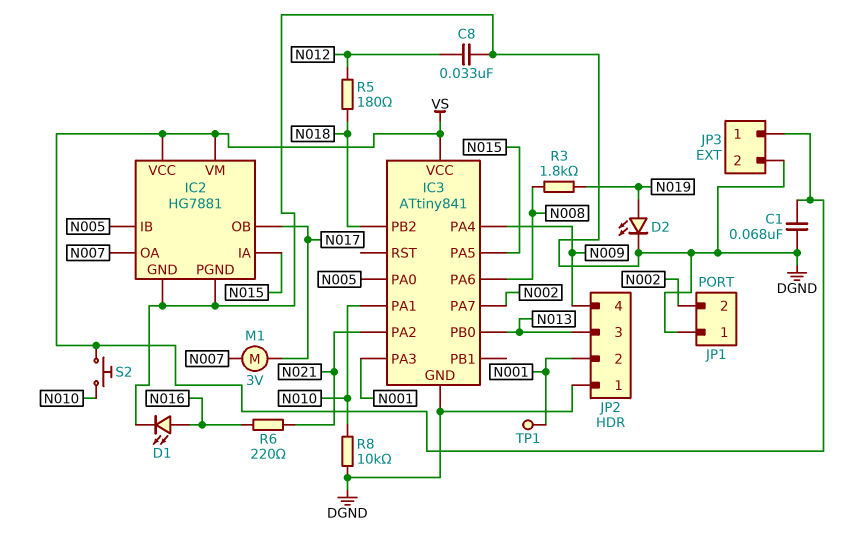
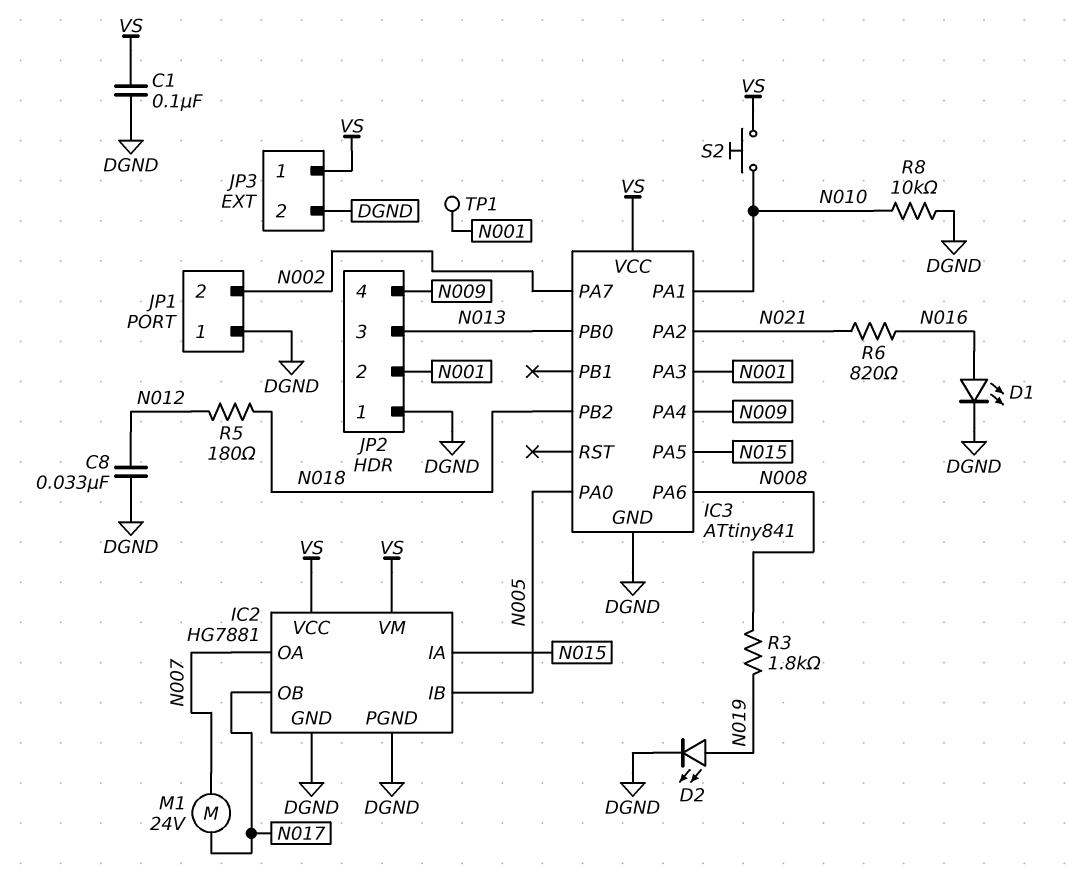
C1: 68nF (DGND, VS) -> 100nF (DGND, VS)
M1: motor 3V (N007, N017) -> motor 24V (N007, N017)
R6: 220 (N016, N021) -> 820 (N016, N021)

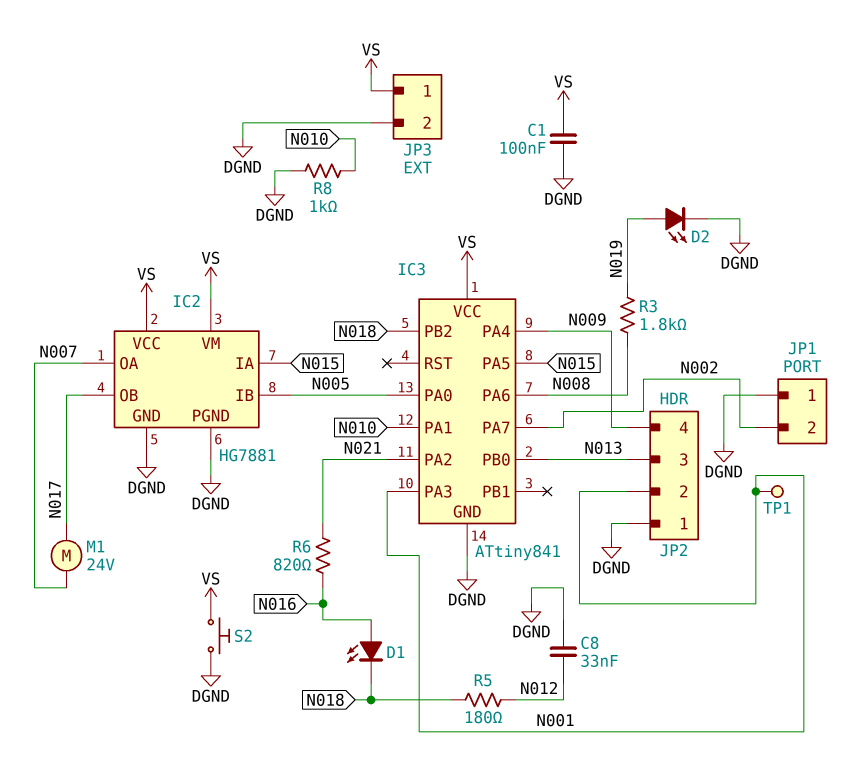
D1: LED (A N016, K DGND) -> LED (A N016, K N018)
R8: 10k (DGND, N010) -> 1k (DGND, N010)
S2: button (N010, VS) -> button (DGND, VS)

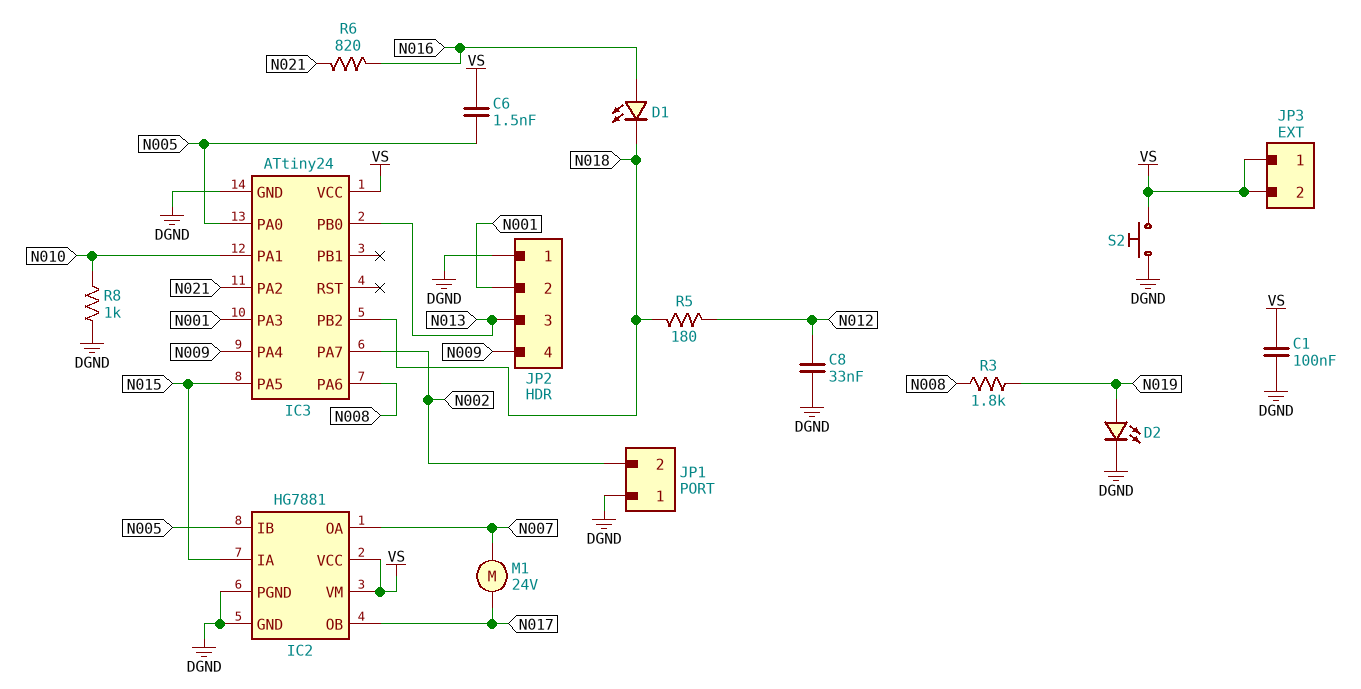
C6: none -> 1.5nF (N005, VS)
IC3: ATtiny841 -> ATtiny24
JP3 pin 2: DGND -> VS
TP1: test point (N001) -> none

——————

▸ What is expected: Excluding pictures, print all lines above exactly.

▸ Final answer:
C1: 68nF (DGND, VS) -> 100nF (DGND, VS)
M1: motor 3V (N007, N017) -> motor 24V (N007, N017)
R6: 220 (N016, N021) -> 820 (N016, N021)

D1: LED (A N016, K DGND) -> LED (A N016, K N018)
R8: 10k (DGND, N010) -> 1k (DGND, N010)
S2: button (N010, VS) -> button (DGND, VS)

C6: none -> 1.5nF (N005, VS)
IC3: ATtiny841 -> ATtiny24
JP3 pin 2: DGND -> VS
TP1: test point (N001) -> none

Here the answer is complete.